> _Task to complete_
Leaving the pictures aside, repeat every line below exactly.

> _Data provided_
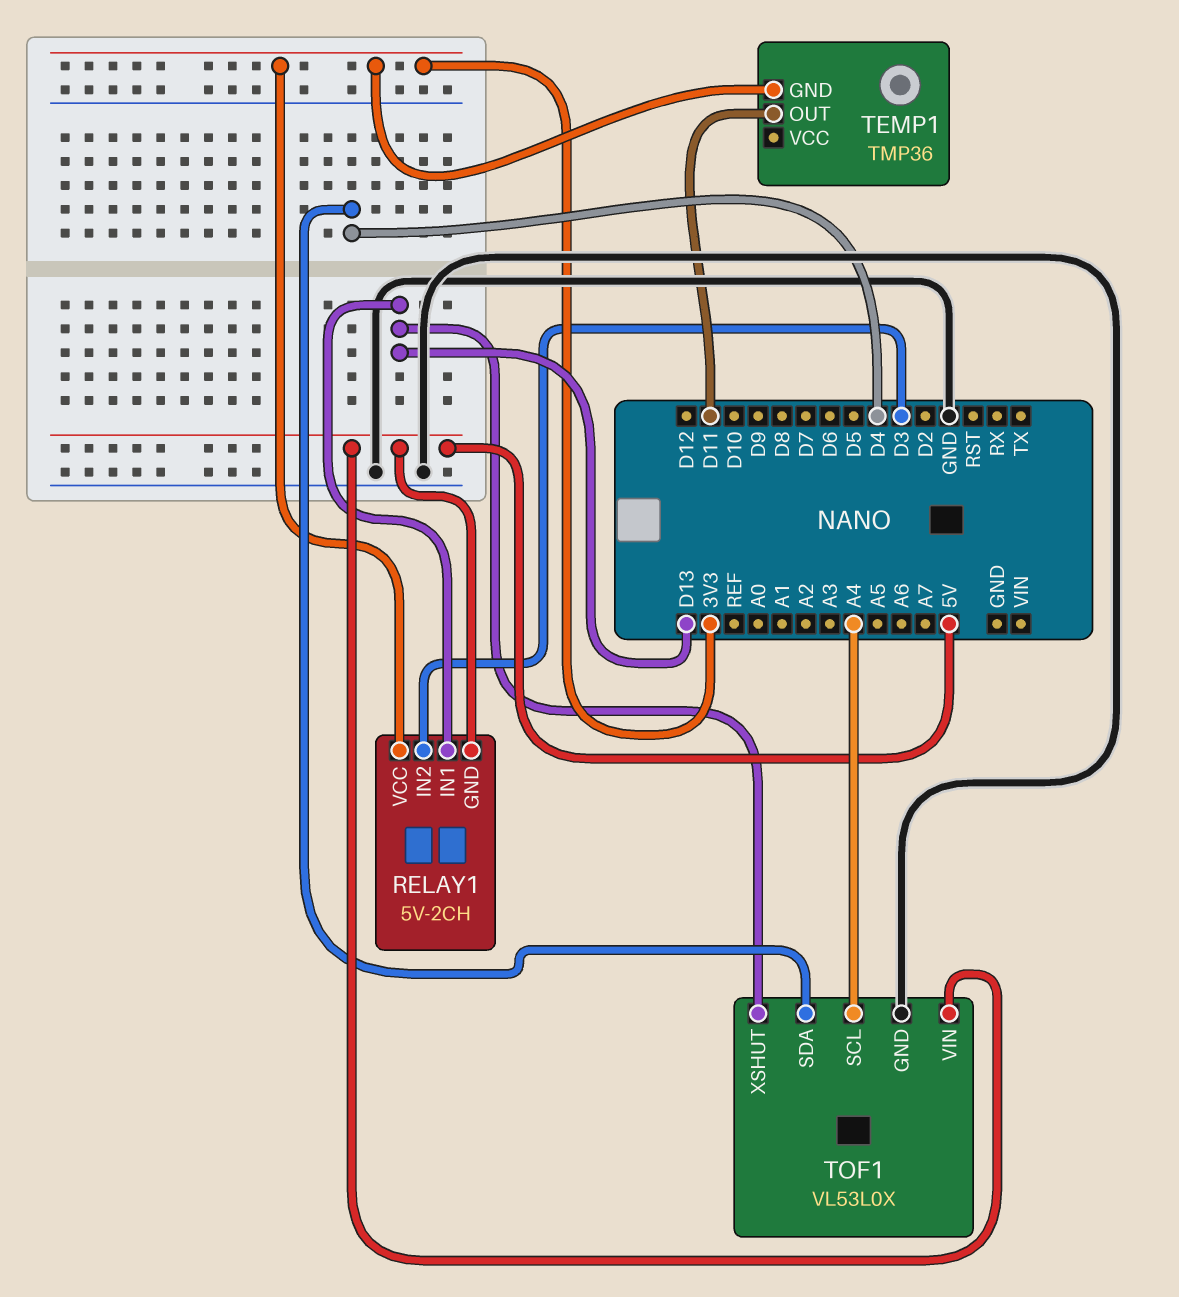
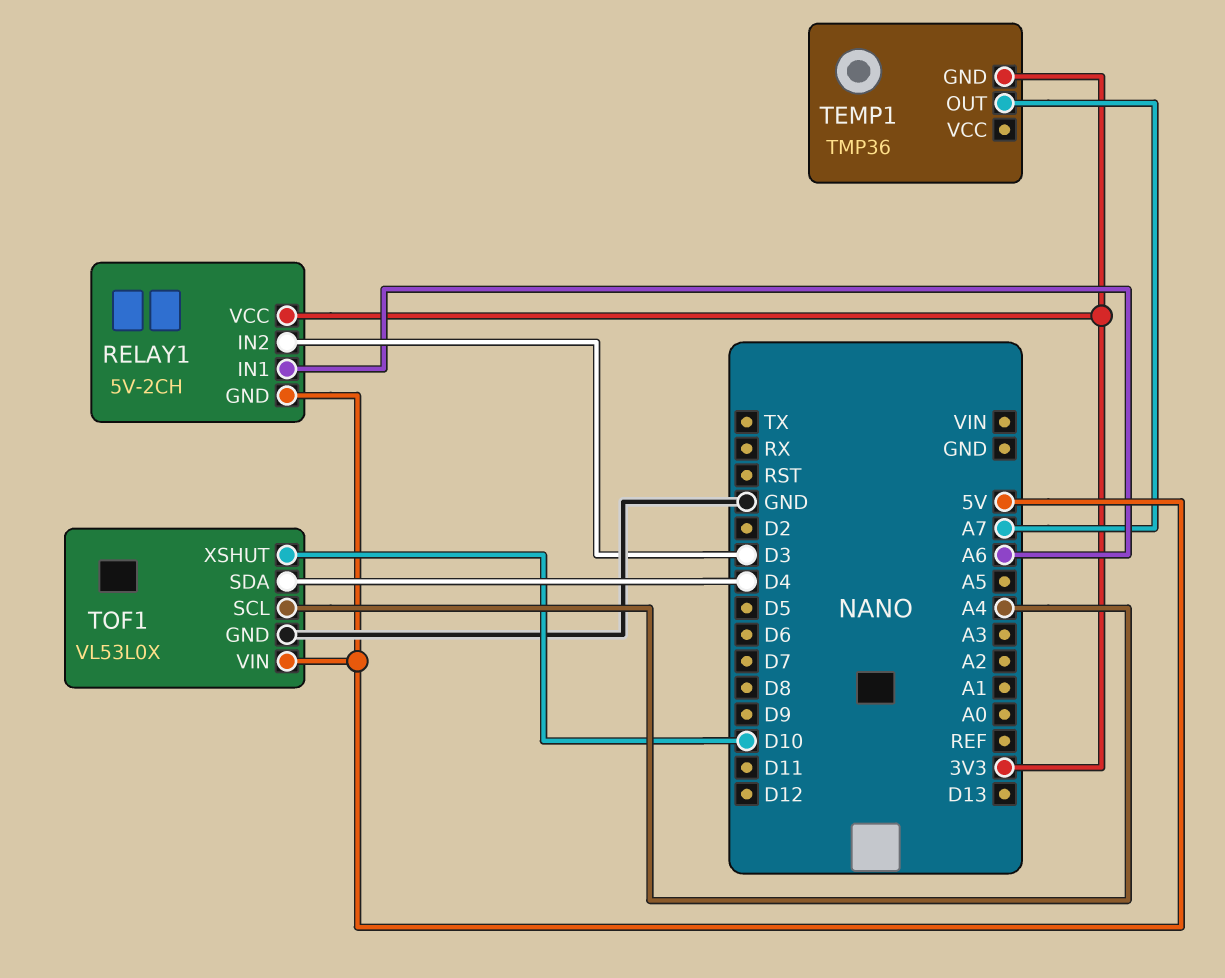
RELAY1 pin IN1: D13 -> A6
TEMP1 pin OUT: D11 -> A7
TOF1 pin XSHUT: D13 -> D10

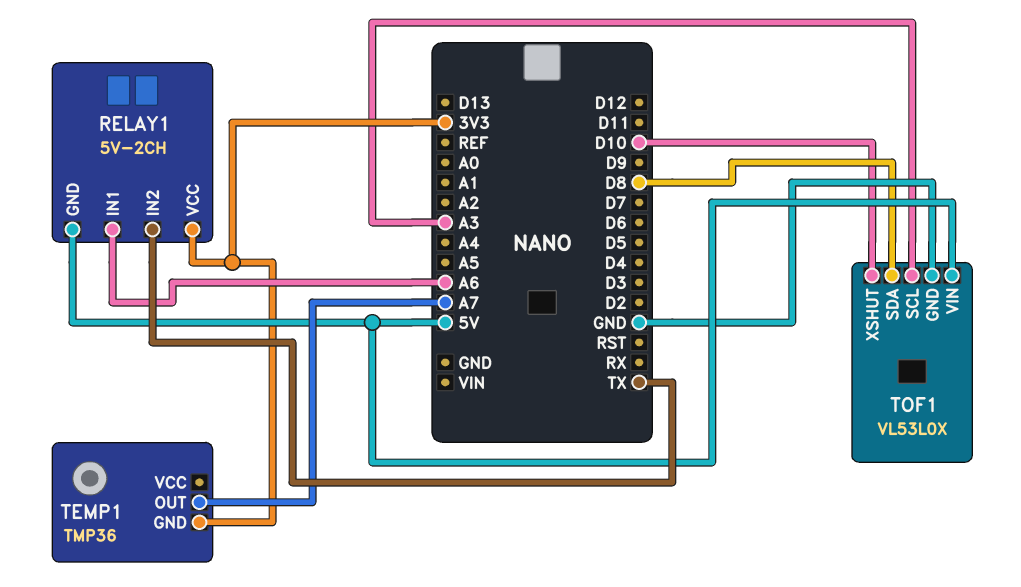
RELAY1 pin IN2: D3 -> TX
TOF1 pin SCL: A4 -> A3
TOF1 pin SDA: D4 -> D8

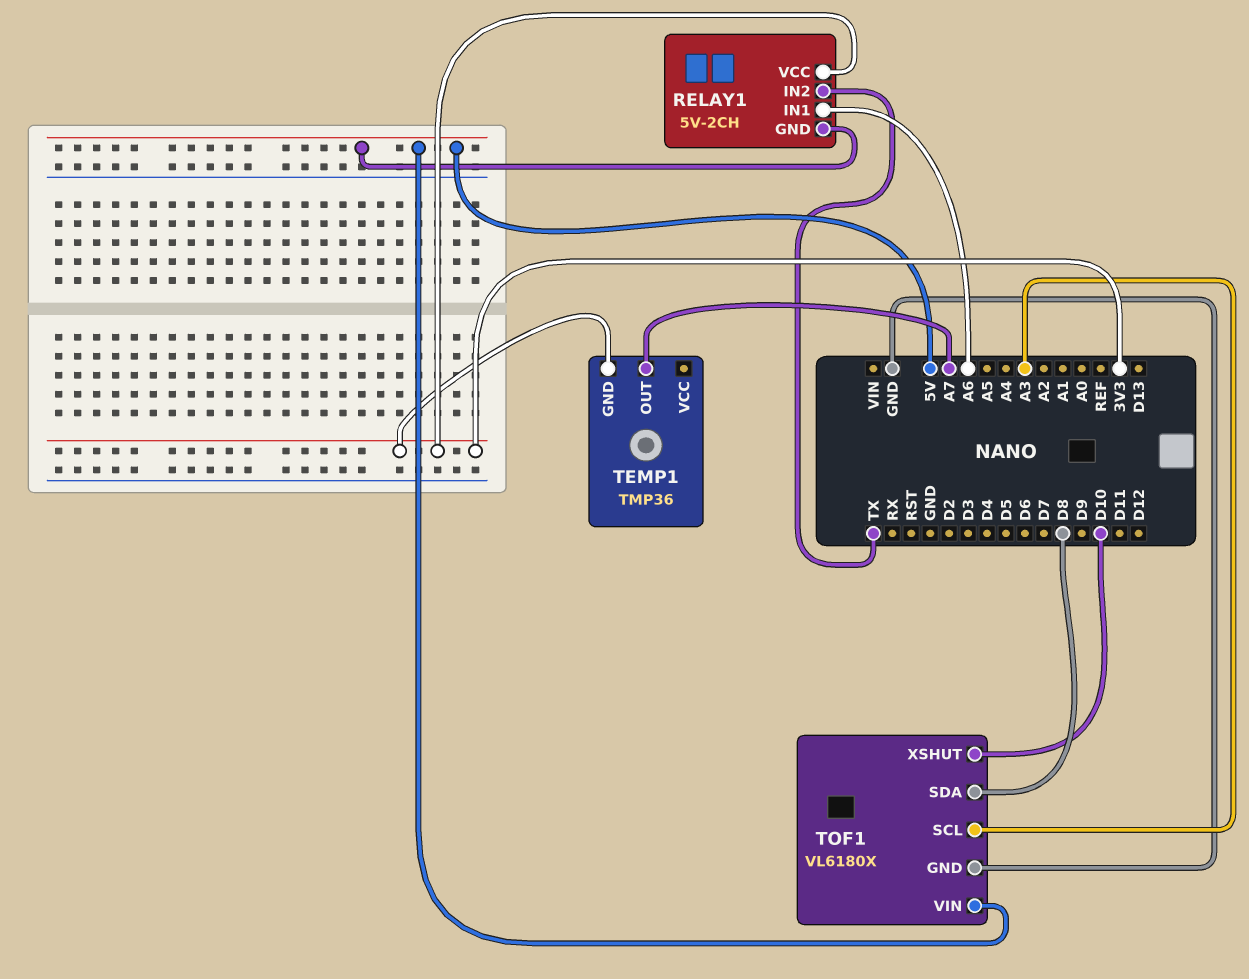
TOF1: VL53L0X -> VL6180X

> _Task output_
RELAY1 pin IN1: D13 -> A6
TEMP1 pin OUT: D11 -> A7
TOF1 pin XSHUT: D13 -> D10

RELAY1 pin IN2: D3 -> TX
TOF1 pin SCL: A4 -> A3
TOF1 pin SDA: D4 -> D8

TOF1: VL53L0X -> VL6180X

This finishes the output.